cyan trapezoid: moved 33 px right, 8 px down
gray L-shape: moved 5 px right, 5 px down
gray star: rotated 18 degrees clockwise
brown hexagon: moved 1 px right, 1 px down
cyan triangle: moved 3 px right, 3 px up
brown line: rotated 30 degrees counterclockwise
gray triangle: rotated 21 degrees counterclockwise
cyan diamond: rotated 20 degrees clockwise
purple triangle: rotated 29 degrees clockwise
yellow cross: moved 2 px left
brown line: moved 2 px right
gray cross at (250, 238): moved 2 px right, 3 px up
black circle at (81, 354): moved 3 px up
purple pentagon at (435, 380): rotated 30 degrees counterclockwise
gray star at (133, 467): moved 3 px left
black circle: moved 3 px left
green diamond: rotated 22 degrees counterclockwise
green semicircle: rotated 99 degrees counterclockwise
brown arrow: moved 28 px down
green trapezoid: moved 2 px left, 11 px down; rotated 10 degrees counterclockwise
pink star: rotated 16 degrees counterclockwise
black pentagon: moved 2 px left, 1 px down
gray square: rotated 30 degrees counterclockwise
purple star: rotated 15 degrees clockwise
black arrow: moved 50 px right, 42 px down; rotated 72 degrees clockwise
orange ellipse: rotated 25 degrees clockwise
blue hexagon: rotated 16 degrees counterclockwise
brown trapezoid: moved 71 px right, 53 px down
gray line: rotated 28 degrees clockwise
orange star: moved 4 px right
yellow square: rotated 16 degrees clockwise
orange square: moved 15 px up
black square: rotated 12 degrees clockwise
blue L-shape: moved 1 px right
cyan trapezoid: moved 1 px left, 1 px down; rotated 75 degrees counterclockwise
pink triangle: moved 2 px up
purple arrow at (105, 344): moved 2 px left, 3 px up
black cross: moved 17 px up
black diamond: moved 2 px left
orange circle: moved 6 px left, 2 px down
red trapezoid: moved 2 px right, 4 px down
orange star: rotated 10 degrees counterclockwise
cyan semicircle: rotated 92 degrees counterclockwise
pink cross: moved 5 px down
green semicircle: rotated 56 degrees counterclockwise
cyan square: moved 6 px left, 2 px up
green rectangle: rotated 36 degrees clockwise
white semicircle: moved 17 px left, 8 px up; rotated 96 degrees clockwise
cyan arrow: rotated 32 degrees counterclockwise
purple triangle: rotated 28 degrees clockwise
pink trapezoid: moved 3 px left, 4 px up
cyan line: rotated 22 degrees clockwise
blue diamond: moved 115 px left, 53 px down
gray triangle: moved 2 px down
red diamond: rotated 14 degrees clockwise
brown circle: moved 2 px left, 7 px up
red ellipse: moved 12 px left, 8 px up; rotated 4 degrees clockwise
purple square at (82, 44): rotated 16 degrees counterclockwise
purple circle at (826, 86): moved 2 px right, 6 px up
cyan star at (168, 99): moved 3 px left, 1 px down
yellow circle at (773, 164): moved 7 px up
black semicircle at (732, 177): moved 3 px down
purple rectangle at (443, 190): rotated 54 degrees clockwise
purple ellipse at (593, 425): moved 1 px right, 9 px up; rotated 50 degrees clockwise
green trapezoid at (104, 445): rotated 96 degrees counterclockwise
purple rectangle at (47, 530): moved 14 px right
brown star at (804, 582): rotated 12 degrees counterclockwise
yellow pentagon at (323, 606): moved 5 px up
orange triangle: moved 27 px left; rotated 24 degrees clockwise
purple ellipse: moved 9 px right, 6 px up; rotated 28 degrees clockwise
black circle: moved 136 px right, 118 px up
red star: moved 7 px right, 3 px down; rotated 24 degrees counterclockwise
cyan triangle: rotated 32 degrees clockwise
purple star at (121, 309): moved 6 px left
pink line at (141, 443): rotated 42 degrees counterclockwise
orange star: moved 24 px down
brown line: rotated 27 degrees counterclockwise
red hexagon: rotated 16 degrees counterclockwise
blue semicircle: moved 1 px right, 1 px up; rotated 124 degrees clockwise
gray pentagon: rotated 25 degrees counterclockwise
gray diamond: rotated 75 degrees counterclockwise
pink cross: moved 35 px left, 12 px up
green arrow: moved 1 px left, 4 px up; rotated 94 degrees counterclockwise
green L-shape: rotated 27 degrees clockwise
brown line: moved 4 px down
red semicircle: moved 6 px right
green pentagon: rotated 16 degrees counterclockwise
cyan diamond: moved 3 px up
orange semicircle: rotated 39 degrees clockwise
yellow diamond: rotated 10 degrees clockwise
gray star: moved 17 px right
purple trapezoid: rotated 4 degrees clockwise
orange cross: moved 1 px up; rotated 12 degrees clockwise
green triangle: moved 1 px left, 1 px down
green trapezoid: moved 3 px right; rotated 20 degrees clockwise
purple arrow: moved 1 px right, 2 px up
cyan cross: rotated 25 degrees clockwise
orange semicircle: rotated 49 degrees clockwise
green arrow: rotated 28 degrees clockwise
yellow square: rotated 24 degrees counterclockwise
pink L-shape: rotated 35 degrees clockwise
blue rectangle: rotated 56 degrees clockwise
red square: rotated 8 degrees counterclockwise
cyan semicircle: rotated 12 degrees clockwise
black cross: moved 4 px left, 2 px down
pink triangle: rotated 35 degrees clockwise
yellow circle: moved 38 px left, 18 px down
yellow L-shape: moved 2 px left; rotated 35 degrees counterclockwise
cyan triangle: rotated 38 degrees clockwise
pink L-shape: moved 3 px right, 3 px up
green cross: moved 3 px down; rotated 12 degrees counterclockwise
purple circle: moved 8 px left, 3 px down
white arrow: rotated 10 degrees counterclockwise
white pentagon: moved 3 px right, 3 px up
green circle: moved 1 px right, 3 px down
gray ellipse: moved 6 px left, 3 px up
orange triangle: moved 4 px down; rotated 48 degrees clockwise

----

What you have to do> Recopy all the entries faithfully, leaving none out.

Result for this exercise>
cyan trapezoid: moved 33 px right, 8 px down
gray L-shape: moved 5 px right, 5 px down
gray star: rotated 18 degrees clockwise
brown hexagon: moved 1 px right, 1 px down
cyan triangle: moved 3 px right, 3 px up
brown line: rotated 30 degrees counterclockwise
gray triangle: rotated 21 degrees counterclockwise
cyan diamond: rotated 20 degrees clockwise
purple triangle: rotated 29 degrees clockwise
yellow cross: moved 2 px left
brown line: moved 2 px right
gray cross at (250, 238): moved 2 px right, 3 px up
black circle at (81, 354): moved 3 px up
purple pentagon at (435, 380): rotated 30 degrees counterclockwise
gray star at (133, 467): moved 3 px left
black circle: moved 3 px left
green diamond: rotated 22 degrees counterclockwise
green semicircle: rotated 99 degrees counterclockwise
brown arrow: moved 28 px down
green trapezoid: moved 2 px left, 11 px down; rotated 10 degrees counterclockwise
pink star: rotated 16 degrees counterclockwise
black pentagon: moved 2 px left, 1 px down
gray square: rotated 30 degrees counterclockwise
purple star: rotated 15 degrees clockwise
black arrow: moved 50 px right, 42 px down; rotated 72 degrees clockwise
orange ellipse: rotated 25 degrees clockwise
blue hexagon: rotated 16 degrees counterclockwise
brown trapezoid: moved 71 px right, 53 px down
gray line: rotated 28 degrees clockwise
orange star: moved 4 px right
yellow square: rotated 16 degrees clockwise
orange square: moved 15 px up
black square: rotated 12 degrees clockwise
blue L-shape: moved 1 px right
cyan trapezoid: moved 1 px left, 1 px down; rotated 75 degrees counterclockwise
pink triangle: moved 2 px up
purple arrow at (105, 344): moved 2 px left, 3 px up
black cross: moved 17 px up
black diamond: moved 2 px left
orange circle: moved 6 px left, 2 px down
red trapezoid: moved 2 px right, 4 px down
orange star: rotated 10 degrees counterclockwise
cyan semicircle: rotated 92 degrees counterclockwise
pink cross: moved 5 px down
green semicircle: rotated 56 degrees counterclockwise
cyan square: moved 6 px left, 2 px up
green rectangle: rotated 36 degrees clockwise
white semicircle: moved 17 px left, 8 px up; rotated 96 degrees clockwise
cyan arrow: rotated 32 degrees counterclockwise
purple triangle: rotated 28 degrees clockwise
pink trapezoid: moved 3 px left, 4 px up
cyan line: rotated 22 degrees clockwise
blue diamond: moved 115 px left, 53 px down
gray triangle: moved 2 px down
red diamond: rotated 14 degrees clockwise
brown circle: moved 2 px left, 7 px up
red ellipse: moved 12 px left, 8 px up; rotated 4 degrees clockwise
purple square at (82, 44): rotated 16 degrees counterclockwise
purple circle at (826, 86): moved 2 px right, 6 px up
cyan star at (168, 99): moved 3 px left, 1 px down
yellow circle at (773, 164): moved 7 px up
black semicircle at (732, 177): moved 3 px down
purple rectangle at (443, 190): rotated 54 degrees clockwise
purple ellipse at (593, 425): moved 1 px right, 9 px up; rotated 50 degrees clockwise
green trapezoid at (104, 445): rotated 96 degrees counterclockwise
purple rectangle at (47, 530): moved 14 px right
brown star at (804, 582): rotated 12 degrees counterclockwise
yellow pentagon at (323, 606): moved 5 px up
orange triangle: moved 27 px left; rotated 24 degrees clockwise
purple ellipse: moved 9 px right, 6 px up; rotated 28 degrees clockwise
black circle: moved 136 px right, 118 px up
red star: moved 7 px right, 3 px down; rotated 24 degrees counterclockwise
cyan triangle: rotated 32 degrees clockwise
purple star at (121, 309): moved 6 px left
pink line at (141, 443): rotated 42 degrees counterclockwise
orange star: moved 24 px down
brown line: rotated 27 degrees counterclockwise
red hexagon: rotated 16 degrees counterclockwise
blue semicircle: moved 1 px right, 1 px up; rotated 124 degrees clockwise
gray pentagon: rotated 25 degrees counterclockwise
gray diamond: rotated 75 degrees counterclockwise
pink cross: moved 35 px left, 12 px up
green arrow: moved 1 px left, 4 px up; rotated 94 degrees counterclockwise
green L-shape: rotated 27 degrees clockwise
brown line: moved 4 px down
red semicircle: moved 6 px right
green pentagon: rotated 16 degrees counterclockwise
cyan diamond: moved 3 px up
orange semicircle: rotated 39 degrees clockwise
yellow diamond: rotated 10 degrees clockwise
gray star: moved 17 px right
purple trapezoid: rotated 4 degrees clockwise
orange cross: moved 1 px up; rotated 12 degrees clockwise
green triangle: moved 1 px left, 1 px down
green trapezoid: moved 3 px right; rotated 20 degrees clockwise
purple arrow: moved 1 px right, 2 px up
cyan cross: rotated 25 degrees clockwise
orange semicircle: rotated 49 degrees clockwise
green arrow: rotated 28 degrees clockwise
yellow square: rotated 24 degrees counterclockwise
pink L-shape: rotated 35 degrees clockwise
blue rectangle: rotated 56 degrees clockwise
red square: rotated 8 degrees counterclockwise
cyan semicircle: rotated 12 degrees clockwise
black cross: moved 4 px left, 2 px down
pink triangle: rotated 35 degrees clockwise
yellow circle: moved 38 px left, 18 px down
yellow L-shape: moved 2 px left; rotated 35 degrees counterclockwise
cyan triangle: rotated 38 degrees clockwise
pink L-shape: moved 3 px right, 3 px up
green cross: moved 3 px down; rotated 12 degrees counterclockwise
purple circle: moved 8 px left, 3 px down
white arrow: rotated 10 degrees counterclockwise
white pentagon: moved 3 px right, 3 px up
green circle: moved 1 px right, 3 px down
gray ellipse: moved 6 px left, 3 px up
orange triangle: moved 4 px down; rotated 48 degrees clockwise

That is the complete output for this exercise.